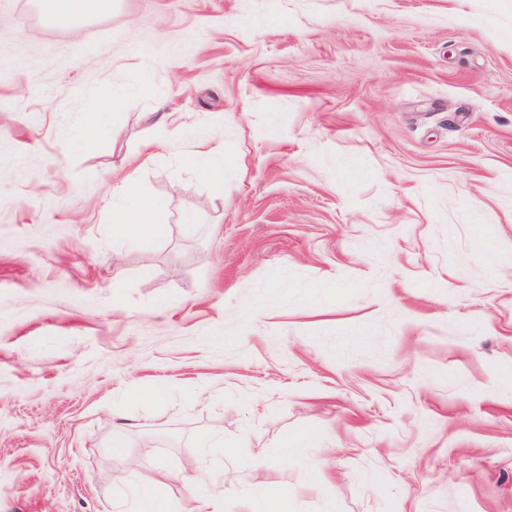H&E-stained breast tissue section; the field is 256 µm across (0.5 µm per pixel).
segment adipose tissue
<instances>
[{
  "mask_svg": "<svg viewBox=\"0 0 512 512\" xmlns=\"http://www.w3.org/2000/svg\"><path fill=\"white\" fill-rule=\"evenodd\" d=\"M41 12L54 24L72 27L85 17L111 12L112 0H38ZM138 174H125L119 200L112 207V232L133 241L162 237L166 215L154 201L138 193Z\"/></svg>",
  "mask_w": 512,
  "mask_h": 512,
  "instance_id": "obj_1",
  "label": "adipose tissue"
}]
</instances>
★ ★ ★ ★
*Work to be completed:* Return the full material word for word. Do not include the pictures.

*Solved problem:*
H&E-stained breast tissue section; the field is 256 µm across (0.5 µm per pixel).
segment adipose tissue
<instances>
[{
  "mask_svg": "<svg viewBox=\"0 0 512 512\" xmlns=\"http://www.w3.org/2000/svg\"><path fill=\"white\" fill-rule=\"evenodd\" d=\"M41 12L54 24L72 27L85 17L111 12L112 0H38ZM138 174H125L119 200L112 207V232L133 241L162 237L166 215L154 201L138 193Z\"/></svg>",
  "mask_w": 512,
  "mask_h": 512,
  "instance_id": "obj_1",
  "label": "adipose tissue"
}]
</instances>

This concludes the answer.